▶ [The problem]:
Among the lines below, the one containing "white circle: (92, 34) -> (125, 71), moved" opens the range and the one containing "red diamond: (178, 315) -> (201, 333), moved" closes it. Print that range exactly, without the pictures.

(Excerpts from a dataset)

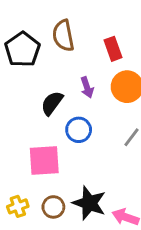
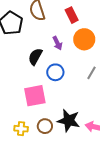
yellow cross: (18, 206) -> (21, 129), turned 32

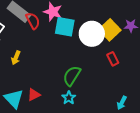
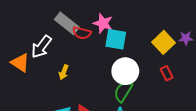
red semicircle: (33, 21) -> (82, 33), turned 132
white circle: (92, 34) -> (125, 71), moved

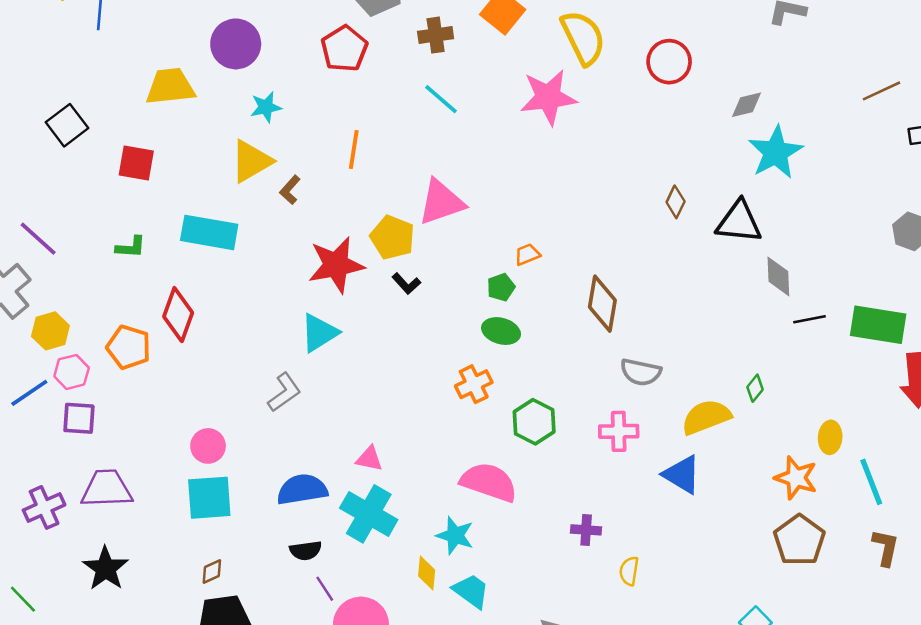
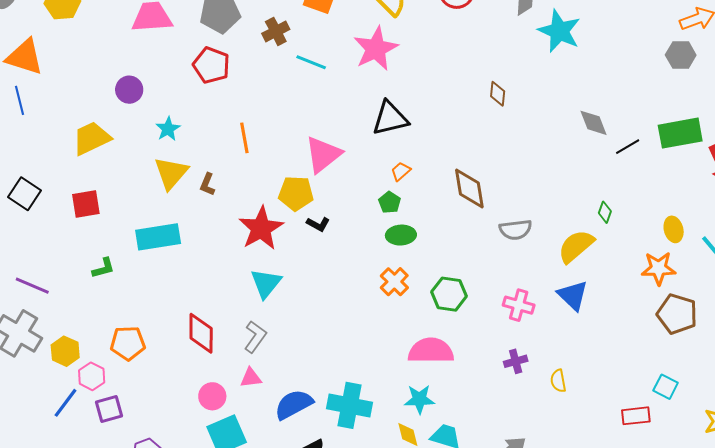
purple circle: (236, 44) -> (129, 90), size x0.7
cyan line: (441, 99) -> (311, 62), moved
black triangle: (739, 222) -> (390, 118), moved
red diamond: (178, 315) -> (201, 333), moved
pink cross: (619, 431) -> (519, 305), moved, turned 36
pink triangle: (369, 459) -> (251, 378), moved
blue triangle: (682, 475) -> (573, 295), turned 32

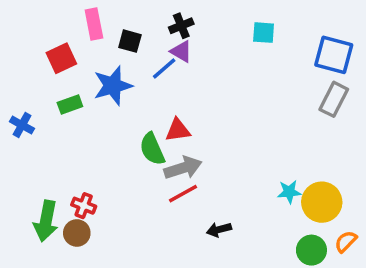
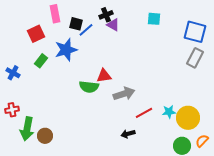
purple triangle: (181, 51) -> (113, 25), moved
blue line: (164, 69) -> (86, 30), moved
green rectangle: (70, 104) -> (41, 61), turned -32
green semicircle: (152, 149) -> (89, 87), turned -60
gray arrow: (183, 168) -> (124, 94), moved
red line: (183, 194) -> (144, 113), moved
red cross: (84, 206) -> (12, 110), moved, turned -32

▶ [Task result]:
white circle: (92, 34) -> (125, 71), moved

purple circle: (236, 44) -> (129, 90), size x0.7
cyan line: (441, 99) -> (311, 62), moved
black triangle: (739, 222) -> (390, 118), moved
red diamond: (178, 315) -> (201, 333), moved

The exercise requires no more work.